◆ What you will do
When you reach the line that contains "45 degrees clockwise |", begin copying exactly and continue through the last line below. Do not copy pictures.

──────────────────────────────

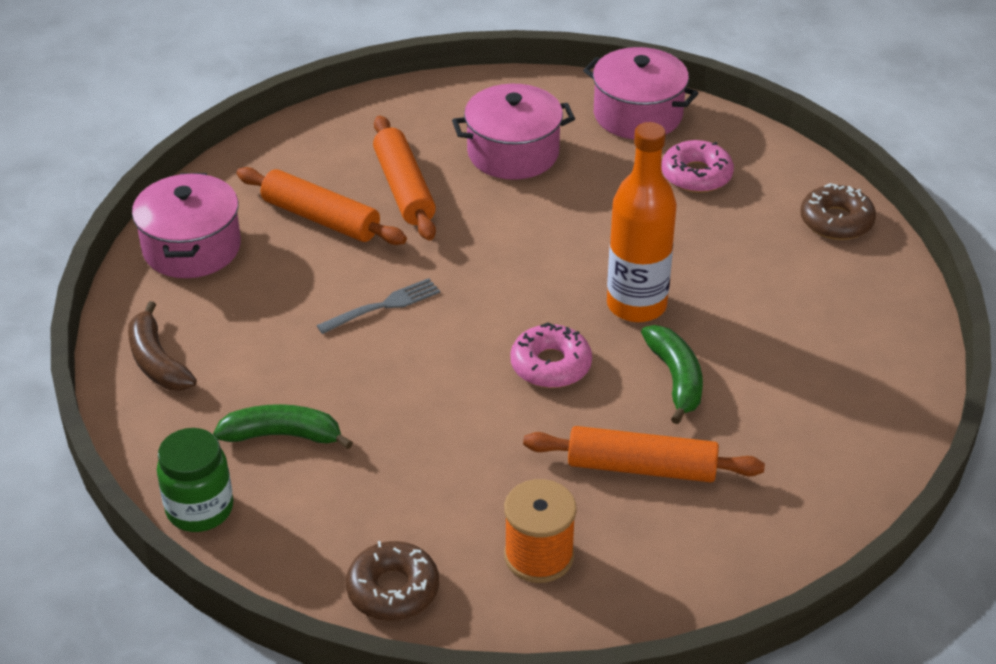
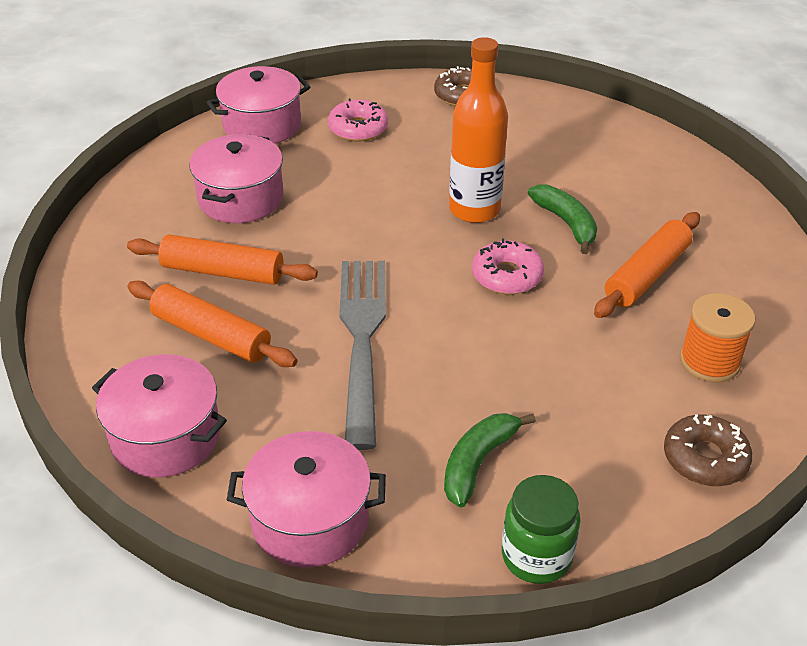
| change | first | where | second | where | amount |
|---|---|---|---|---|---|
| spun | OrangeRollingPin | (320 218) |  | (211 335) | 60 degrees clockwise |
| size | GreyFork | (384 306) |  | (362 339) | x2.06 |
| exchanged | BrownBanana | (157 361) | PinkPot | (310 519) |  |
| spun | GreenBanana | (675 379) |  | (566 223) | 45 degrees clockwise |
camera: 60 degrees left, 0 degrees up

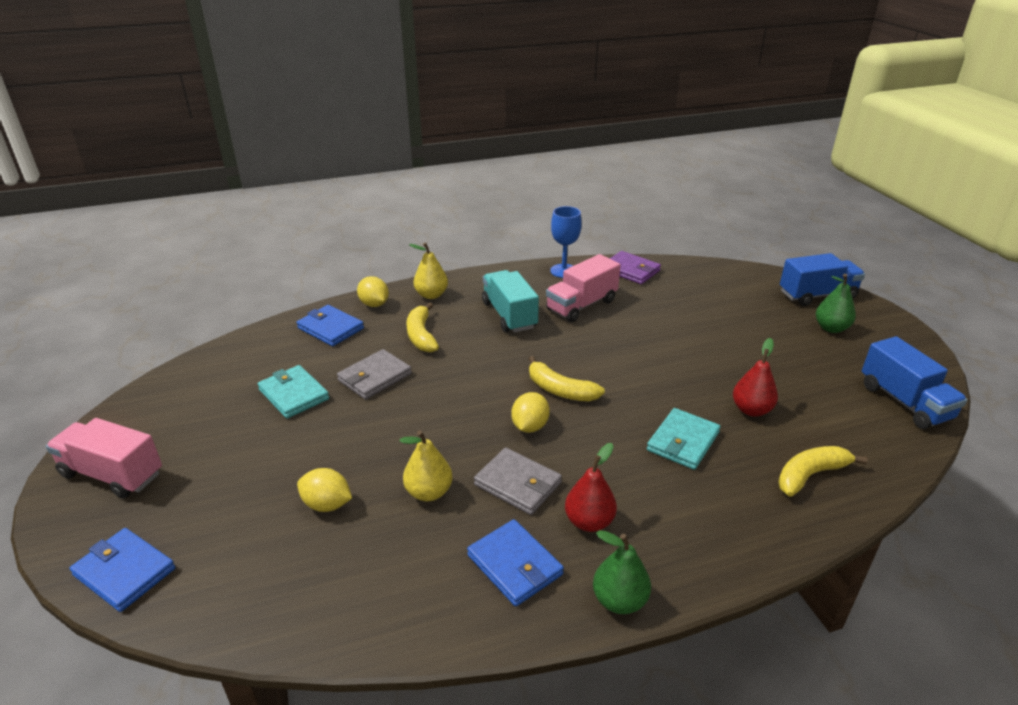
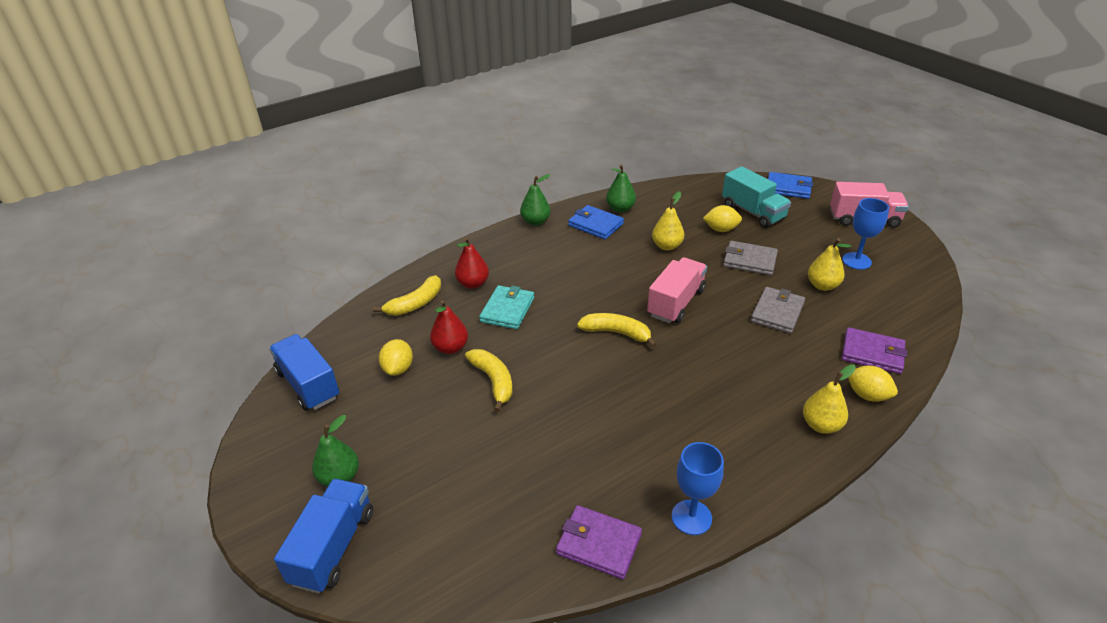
| change | first | where | second | where | amount |
|---|---|---|---|---|---|
| spun | BlueTruck | (817 295) |  | (333 547) | 135 degrees clockwise |
| relocated | PinkTruck | (581 305) |  | (676 303) |  |
| relocated | TurquoiseTruck | (509 315) |  | (753 212) |  |
| relocated | YellowBanana | (421 335) |  | (493 381) |  |
| colour | BlueWallet | (330 328) | PurpleWallet | (872 353) |  |
| exchanged | TurquoiseWallet | (294 394) | YellowPear | (822 285) |  |
| relocated | YellowLemon | (530 426) |  | (398 369) |  |
| relocated | RedPear | (589 522) |  | (473 284) |  |
| relocated | GreyWallet | (517 484) |  | (750 260) |  |
| appeared |  |  | GreenPear | (620 209) |  |
| appeared |  |  | BlueGoblet | (856 261) |  |
camera: 165 degrees right, 5 degrees up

──────────────────────────────

◆ Completed exercise
| spun | GreenBanana | (675 379) |  | (566 223) | 45 degrees clockwise |
camera: 60 degrees left, 0 degrees up

| change | first | where | second | where | amount |
|---|---|---|---|---|---|
| spun | BlueTruck | (817 295) |  | (333 547) | 135 degrees clockwise |
| relocated | PinkTruck | (581 305) |  | (676 303) |  |
| relocated | TurquoiseTruck | (509 315) |  | (753 212) |  |
| relocated | YellowBanana | (421 335) |  | (493 381) |  |
| colour | BlueWallet | (330 328) | PurpleWallet | (872 353) |  |
| exchanged | TurquoiseWallet | (294 394) | YellowPear | (822 285) |  |
| relocated | YellowLemon | (530 426) |  | (398 369) |  |
| relocated | RedPear | (589 522) |  | (473 284) |  |
| relocated | GreyWallet | (517 484) |  | (750 260) |  |
| appeared |  |  | GreenPear | (620 209) |  |
| appeared |  |  | BlueGoblet | (856 261) |  |
camera: 165 degrees right, 5 degrees up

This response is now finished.